The problem -
Below is some data. Retype exactly the lines starting at the one with "pos1: [391, 294, 431, 323]" and ending at the one with "before: black truck".

Task inputs -
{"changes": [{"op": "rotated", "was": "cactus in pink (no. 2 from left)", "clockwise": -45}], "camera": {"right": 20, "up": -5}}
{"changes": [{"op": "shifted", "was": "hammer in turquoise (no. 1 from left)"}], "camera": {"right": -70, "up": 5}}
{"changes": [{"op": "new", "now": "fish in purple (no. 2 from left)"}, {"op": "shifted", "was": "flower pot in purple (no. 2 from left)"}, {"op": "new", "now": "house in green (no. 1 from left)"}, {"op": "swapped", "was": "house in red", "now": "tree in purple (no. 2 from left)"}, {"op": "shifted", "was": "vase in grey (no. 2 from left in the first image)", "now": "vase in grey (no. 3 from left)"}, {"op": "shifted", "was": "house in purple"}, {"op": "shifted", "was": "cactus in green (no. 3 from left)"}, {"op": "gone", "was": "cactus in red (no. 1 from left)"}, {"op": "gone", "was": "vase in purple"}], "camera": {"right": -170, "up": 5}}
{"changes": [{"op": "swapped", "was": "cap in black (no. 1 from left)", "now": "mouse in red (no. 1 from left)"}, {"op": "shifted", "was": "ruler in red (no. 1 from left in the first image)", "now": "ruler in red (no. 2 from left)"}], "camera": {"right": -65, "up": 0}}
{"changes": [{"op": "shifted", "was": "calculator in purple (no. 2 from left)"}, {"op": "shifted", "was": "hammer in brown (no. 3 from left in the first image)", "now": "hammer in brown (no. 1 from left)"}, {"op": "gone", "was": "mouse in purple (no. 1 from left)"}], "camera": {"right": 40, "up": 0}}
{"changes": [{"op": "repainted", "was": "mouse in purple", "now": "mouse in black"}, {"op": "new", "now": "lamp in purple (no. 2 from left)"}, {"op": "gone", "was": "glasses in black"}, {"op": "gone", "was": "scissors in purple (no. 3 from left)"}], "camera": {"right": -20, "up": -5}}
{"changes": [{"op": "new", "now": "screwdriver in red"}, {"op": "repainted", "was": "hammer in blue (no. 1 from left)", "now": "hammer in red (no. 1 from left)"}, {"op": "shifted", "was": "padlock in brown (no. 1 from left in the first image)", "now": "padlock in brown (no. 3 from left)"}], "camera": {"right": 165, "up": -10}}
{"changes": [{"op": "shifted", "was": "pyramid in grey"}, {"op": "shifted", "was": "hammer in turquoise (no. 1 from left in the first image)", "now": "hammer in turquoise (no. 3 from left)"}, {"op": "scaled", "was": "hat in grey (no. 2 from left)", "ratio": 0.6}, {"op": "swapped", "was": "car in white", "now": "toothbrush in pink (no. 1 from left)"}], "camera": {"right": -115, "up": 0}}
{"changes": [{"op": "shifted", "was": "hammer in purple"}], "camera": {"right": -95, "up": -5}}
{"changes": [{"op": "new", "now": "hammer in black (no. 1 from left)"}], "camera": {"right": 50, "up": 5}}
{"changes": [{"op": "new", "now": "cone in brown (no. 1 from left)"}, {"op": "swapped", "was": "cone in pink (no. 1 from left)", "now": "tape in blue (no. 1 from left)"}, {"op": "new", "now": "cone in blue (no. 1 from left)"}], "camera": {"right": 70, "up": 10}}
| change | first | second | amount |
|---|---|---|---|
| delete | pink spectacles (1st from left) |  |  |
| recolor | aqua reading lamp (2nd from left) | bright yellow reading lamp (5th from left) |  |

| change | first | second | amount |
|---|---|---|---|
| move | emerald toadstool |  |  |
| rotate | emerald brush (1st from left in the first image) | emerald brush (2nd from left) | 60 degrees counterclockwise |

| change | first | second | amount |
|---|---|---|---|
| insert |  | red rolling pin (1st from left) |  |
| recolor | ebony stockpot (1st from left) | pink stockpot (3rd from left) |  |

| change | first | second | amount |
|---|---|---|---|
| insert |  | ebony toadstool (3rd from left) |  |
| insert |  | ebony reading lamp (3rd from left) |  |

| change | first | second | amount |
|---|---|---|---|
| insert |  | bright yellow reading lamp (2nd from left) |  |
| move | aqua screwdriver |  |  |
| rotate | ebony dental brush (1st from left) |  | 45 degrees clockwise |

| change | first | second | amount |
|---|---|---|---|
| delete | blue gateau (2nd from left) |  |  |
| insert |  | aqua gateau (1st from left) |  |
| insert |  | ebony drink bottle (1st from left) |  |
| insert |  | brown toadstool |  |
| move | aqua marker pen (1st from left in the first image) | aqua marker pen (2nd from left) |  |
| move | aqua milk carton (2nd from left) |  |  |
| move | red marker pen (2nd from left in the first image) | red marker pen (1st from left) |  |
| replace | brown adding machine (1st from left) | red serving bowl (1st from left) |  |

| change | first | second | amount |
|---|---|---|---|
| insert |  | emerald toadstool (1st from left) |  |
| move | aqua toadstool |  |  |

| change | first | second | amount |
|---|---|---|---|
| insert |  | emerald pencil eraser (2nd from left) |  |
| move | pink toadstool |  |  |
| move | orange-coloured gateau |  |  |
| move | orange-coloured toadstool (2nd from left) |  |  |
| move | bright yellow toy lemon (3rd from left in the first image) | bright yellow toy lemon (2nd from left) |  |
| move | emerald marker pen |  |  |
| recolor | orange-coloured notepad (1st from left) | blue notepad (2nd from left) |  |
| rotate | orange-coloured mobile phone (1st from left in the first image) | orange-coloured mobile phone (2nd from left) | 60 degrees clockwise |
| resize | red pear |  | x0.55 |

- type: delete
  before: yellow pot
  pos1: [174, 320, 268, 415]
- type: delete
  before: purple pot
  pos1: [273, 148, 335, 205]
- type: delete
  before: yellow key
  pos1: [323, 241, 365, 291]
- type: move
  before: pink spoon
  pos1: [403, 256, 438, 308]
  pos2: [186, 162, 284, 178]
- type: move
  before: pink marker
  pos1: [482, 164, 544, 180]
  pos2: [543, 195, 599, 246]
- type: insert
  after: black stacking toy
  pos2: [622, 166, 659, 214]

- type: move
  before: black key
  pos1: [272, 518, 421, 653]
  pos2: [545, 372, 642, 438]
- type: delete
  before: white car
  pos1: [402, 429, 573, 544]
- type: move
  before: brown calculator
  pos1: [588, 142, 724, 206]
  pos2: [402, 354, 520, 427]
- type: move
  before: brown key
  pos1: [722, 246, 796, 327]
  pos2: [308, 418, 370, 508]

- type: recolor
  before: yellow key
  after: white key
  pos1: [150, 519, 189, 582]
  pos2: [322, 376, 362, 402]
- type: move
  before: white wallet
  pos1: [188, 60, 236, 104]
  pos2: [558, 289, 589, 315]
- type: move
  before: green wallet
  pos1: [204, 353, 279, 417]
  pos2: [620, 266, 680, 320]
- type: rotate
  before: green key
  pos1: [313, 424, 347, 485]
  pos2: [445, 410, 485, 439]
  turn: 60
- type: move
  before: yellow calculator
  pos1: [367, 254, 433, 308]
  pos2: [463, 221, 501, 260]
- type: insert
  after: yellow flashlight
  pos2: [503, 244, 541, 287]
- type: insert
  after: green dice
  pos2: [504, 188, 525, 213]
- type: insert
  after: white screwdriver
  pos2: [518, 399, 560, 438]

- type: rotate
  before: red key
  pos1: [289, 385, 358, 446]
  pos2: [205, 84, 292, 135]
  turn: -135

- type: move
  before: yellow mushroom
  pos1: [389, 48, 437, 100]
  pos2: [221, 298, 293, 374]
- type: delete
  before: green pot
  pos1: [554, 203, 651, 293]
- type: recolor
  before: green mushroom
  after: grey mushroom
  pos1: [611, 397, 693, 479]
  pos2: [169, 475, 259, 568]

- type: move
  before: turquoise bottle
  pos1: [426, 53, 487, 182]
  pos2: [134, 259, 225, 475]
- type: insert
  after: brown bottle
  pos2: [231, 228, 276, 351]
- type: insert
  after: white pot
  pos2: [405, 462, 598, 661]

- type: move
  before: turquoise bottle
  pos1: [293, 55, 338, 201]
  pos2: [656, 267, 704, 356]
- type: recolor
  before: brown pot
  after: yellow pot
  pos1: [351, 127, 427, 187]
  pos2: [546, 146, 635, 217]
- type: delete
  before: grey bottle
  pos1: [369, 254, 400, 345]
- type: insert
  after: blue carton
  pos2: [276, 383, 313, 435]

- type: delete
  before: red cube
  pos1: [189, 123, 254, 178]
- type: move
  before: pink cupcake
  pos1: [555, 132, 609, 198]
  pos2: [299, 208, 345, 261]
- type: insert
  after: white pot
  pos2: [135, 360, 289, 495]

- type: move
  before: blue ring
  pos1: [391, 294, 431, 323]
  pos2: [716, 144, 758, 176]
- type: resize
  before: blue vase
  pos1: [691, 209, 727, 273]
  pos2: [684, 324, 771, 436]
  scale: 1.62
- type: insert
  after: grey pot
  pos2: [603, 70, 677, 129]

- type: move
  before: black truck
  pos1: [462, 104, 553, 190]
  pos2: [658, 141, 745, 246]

Answer box -
  pos1: [391, 294, 431, 323]
  pos2: [716, 144, 758, 176]
- type: resize
  before: blue vase
  pos1: [691, 209, 727, 273]
  pos2: [684, 324, 771, 436]
  scale: 1.62
- type: insert
  after: grey pot
  pos2: [603, 70, 677, 129]

- type: move
  before: black truck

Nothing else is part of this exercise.